### REQUIRED WORK:
Print the data that follows exactly as it stands, from its first line through the line containing "red can: [290,124,359,249]", and stop there.
___ DATASET ENTRIES
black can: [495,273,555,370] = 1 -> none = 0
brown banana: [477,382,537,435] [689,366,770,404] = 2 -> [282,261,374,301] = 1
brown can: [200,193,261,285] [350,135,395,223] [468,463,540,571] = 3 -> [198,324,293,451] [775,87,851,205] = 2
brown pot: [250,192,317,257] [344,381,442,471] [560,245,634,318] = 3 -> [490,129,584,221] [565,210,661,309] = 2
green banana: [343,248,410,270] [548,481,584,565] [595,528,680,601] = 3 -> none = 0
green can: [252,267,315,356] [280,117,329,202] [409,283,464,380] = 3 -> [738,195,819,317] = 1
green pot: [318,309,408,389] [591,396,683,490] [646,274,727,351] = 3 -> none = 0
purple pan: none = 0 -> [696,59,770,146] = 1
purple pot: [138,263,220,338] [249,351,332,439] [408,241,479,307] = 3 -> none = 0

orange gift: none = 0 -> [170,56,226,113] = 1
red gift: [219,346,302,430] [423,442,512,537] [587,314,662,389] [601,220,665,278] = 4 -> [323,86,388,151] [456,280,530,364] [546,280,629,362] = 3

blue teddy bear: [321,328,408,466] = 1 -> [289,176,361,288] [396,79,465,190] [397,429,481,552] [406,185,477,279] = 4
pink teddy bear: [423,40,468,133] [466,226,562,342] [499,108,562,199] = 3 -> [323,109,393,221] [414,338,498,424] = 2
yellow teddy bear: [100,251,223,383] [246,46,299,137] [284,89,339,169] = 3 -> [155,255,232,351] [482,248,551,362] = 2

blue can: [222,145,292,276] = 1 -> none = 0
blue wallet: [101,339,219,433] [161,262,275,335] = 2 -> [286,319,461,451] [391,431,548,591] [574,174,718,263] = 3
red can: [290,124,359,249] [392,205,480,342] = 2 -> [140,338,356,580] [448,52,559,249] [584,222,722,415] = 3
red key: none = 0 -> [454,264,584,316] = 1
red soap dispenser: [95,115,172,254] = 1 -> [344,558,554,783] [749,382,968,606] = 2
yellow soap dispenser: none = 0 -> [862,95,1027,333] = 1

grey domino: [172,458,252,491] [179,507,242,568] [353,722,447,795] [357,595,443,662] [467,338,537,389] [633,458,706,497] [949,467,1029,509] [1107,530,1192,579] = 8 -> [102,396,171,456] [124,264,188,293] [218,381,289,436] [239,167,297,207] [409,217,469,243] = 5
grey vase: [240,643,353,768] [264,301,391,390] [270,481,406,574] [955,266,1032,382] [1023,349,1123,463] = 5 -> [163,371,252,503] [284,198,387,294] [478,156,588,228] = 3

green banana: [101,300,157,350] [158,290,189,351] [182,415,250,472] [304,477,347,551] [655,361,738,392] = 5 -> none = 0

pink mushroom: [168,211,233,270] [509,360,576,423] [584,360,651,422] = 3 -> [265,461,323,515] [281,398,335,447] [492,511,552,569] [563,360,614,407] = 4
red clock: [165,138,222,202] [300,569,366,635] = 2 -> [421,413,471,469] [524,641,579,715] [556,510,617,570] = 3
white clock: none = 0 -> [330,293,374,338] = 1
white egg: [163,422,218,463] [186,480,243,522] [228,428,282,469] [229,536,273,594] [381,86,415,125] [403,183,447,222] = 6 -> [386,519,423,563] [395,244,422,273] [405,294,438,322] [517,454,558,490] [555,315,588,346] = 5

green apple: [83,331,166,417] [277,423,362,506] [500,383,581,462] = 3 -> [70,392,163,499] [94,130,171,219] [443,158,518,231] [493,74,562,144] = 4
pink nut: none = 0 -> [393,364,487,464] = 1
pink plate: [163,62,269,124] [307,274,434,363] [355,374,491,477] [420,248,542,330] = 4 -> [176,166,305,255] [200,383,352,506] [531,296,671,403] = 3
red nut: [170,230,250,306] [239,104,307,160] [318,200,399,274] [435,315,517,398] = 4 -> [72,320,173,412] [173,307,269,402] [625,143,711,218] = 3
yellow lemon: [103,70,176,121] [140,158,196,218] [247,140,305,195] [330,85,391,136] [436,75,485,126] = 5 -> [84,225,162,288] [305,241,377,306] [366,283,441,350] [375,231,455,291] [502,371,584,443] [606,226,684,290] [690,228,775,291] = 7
______
### REPLY:
black can: [495,273,555,370] = 1 -> none = 0
brown banana: [477,382,537,435] [689,366,770,404] = 2 -> [282,261,374,301] = 1
brown can: [200,193,261,285] [350,135,395,223] [468,463,540,571] = 3 -> [198,324,293,451] [775,87,851,205] = 2
brown pot: [250,192,317,257] [344,381,442,471] [560,245,634,318] = 3 -> [490,129,584,221] [565,210,661,309] = 2
green banana: [343,248,410,270] [548,481,584,565] [595,528,680,601] = 3 -> none = 0
green can: [252,267,315,356] [280,117,329,202] [409,283,464,380] = 3 -> [738,195,819,317] = 1
green pot: [318,309,408,389] [591,396,683,490] [646,274,727,351] = 3 -> none = 0
purple pan: none = 0 -> [696,59,770,146] = 1
purple pot: [138,263,220,338] [249,351,332,439] [408,241,479,307] = 3 -> none = 0

orange gift: none = 0 -> [170,56,226,113] = 1
red gift: [219,346,302,430] [423,442,512,537] [587,314,662,389] [601,220,665,278] = 4 -> [323,86,388,151] [456,280,530,364] [546,280,629,362] = 3

blue teddy bear: [321,328,408,466] = 1 -> [289,176,361,288] [396,79,465,190] [397,429,481,552] [406,185,477,279] = 4
pink teddy bear: [423,40,468,133] [466,226,562,342] [499,108,562,199] = 3 -> [323,109,393,221] [414,338,498,424] = 2
yellow teddy bear: [100,251,223,383] [246,46,299,137] [284,89,339,169] = 3 -> [155,255,232,351] [482,248,551,362] = 2

blue can: [222,145,292,276] = 1 -> none = 0
blue wallet: [101,339,219,433] [161,262,275,335] = 2 -> [286,319,461,451] [391,431,548,591] [574,174,718,263] = 3
red can: [290,124,359,249] [392,205,480,342] = 2 -> [140,338,356,580] [448,52,559,249] [584,222,722,415] = 3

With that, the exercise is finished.